Stored items
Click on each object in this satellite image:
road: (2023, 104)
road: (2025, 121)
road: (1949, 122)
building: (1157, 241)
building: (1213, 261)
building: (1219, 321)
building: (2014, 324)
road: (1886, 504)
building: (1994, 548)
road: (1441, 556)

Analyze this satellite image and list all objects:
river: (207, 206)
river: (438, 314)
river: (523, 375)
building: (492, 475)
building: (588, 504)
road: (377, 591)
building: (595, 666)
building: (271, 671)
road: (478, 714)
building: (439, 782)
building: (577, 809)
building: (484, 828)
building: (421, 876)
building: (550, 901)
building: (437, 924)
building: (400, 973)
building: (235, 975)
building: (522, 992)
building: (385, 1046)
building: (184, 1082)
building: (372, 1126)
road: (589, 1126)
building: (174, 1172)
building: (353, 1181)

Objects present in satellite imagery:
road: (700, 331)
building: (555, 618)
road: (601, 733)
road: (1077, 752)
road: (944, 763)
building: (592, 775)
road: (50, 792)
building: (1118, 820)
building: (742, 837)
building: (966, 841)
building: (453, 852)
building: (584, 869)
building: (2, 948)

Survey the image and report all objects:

**Task to complete:** No line before the one containing "Analyze this satellite" belongs in the answer; give again exactly that line and all lines after it through the end of the data.

**Solution to this exercise:**
Analyze this satellite image and list all objects:
river: (207, 206)
river: (438, 314)
river: (523, 375)
building: (492, 475)
building: (588, 504)
road: (377, 591)
building: (595, 666)
building: (271, 671)
road: (478, 714)
building: (439, 782)
building: (577, 809)
building: (484, 828)
building: (421, 876)
building: (550, 901)
building: (437, 924)
building: (400, 973)
building: (235, 975)
building: (522, 992)
building: (385, 1046)
building: (184, 1082)
building: (372, 1126)
road: (589, 1126)
building: (174, 1172)
building: (353, 1181)

Objects present in satellite imagery:
road: (700, 331)
building: (555, 618)
road: (601, 733)
road: (1077, 752)
road: (944, 763)
building: (592, 775)
road: (50, 792)
building: (1118, 820)
building: (742, 837)
building: (966, 841)
building: (453, 852)
building: (584, 869)
building: (2, 948)

Survey the image and report all objects:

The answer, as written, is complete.